▶ Assignment
The answer must be an exact copy of the records below, with every picture left out.

= Beginning of Section =

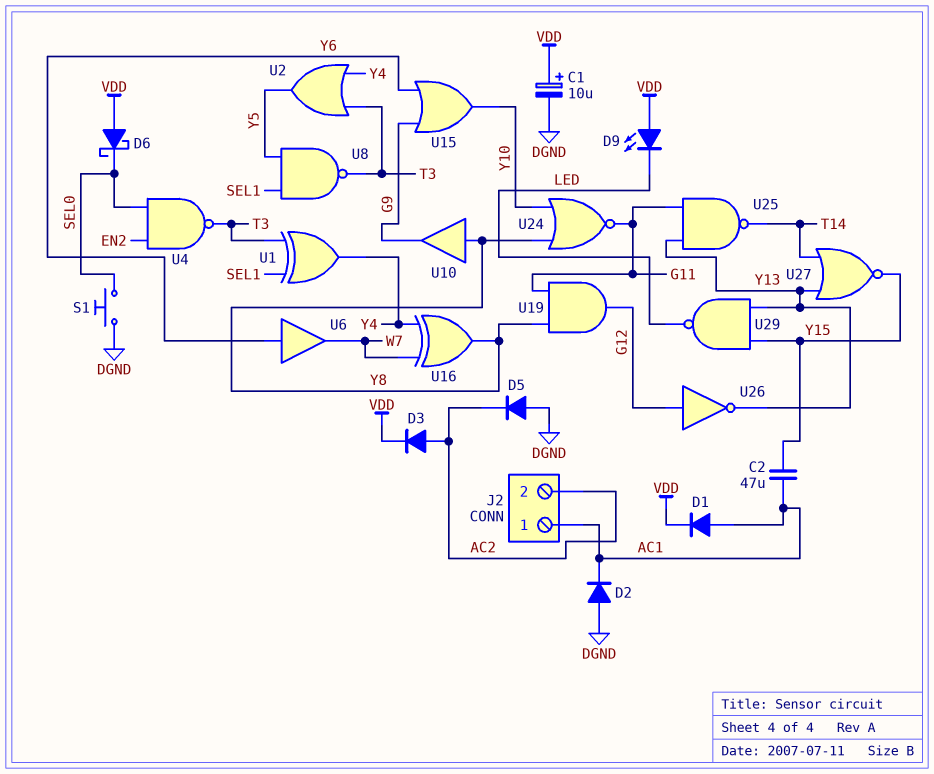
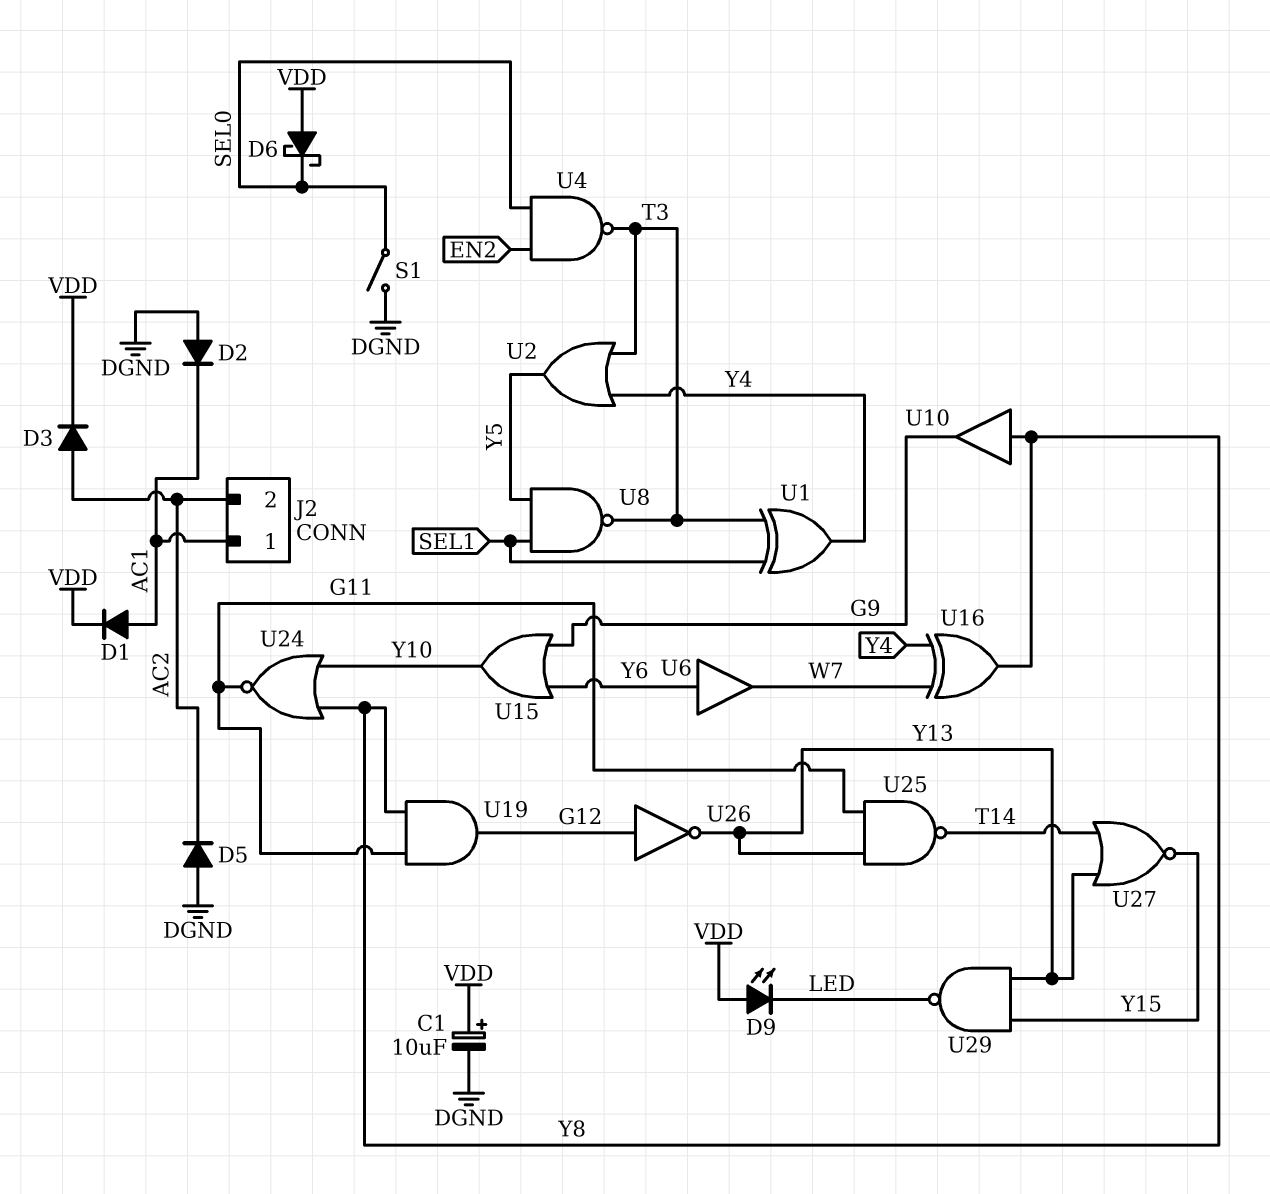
C2: 47uF (AC1, Y15) -> none
S1: button (DGND, SEL0) -> switch (DGND, SEL0)

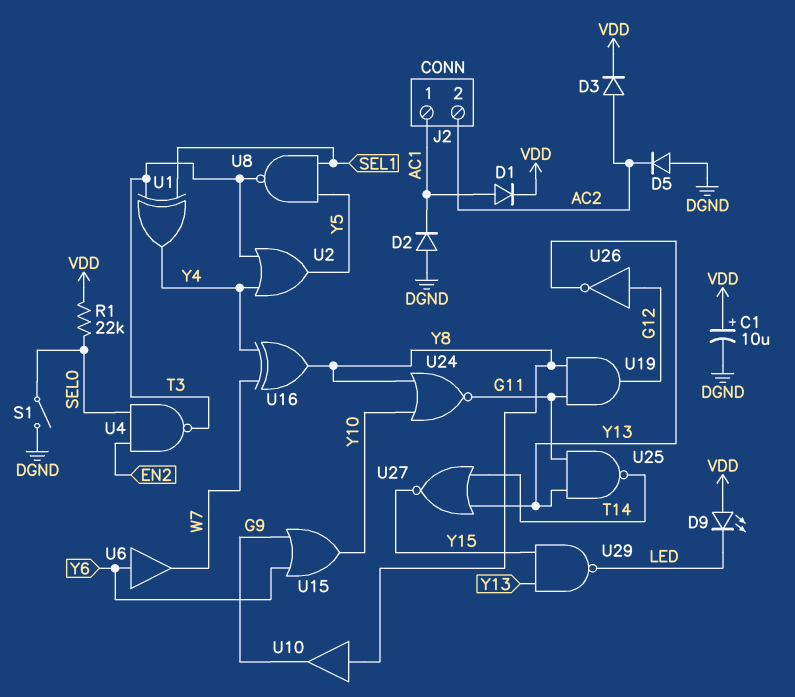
D6: schottky (A VDD, K SEL0) -> none
R1: none -> 22k (SEL0, VDD)

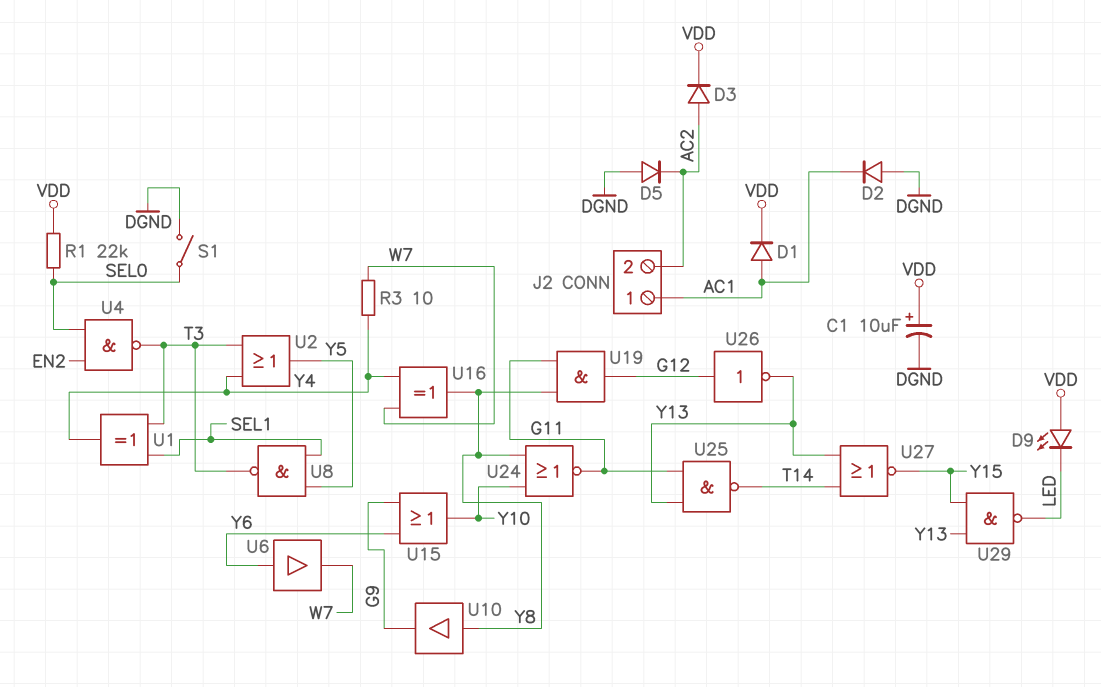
R3: none -> 10 (W7, Y4)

= End of Section =

▶ Written answer
C2: 47uF (AC1, Y15) -> none
S1: button (DGND, SEL0) -> switch (DGND, SEL0)

D6: schottky (A VDD, K SEL0) -> none
R1: none -> 22k (SEL0, VDD)

R3: none -> 10 (W7, Y4)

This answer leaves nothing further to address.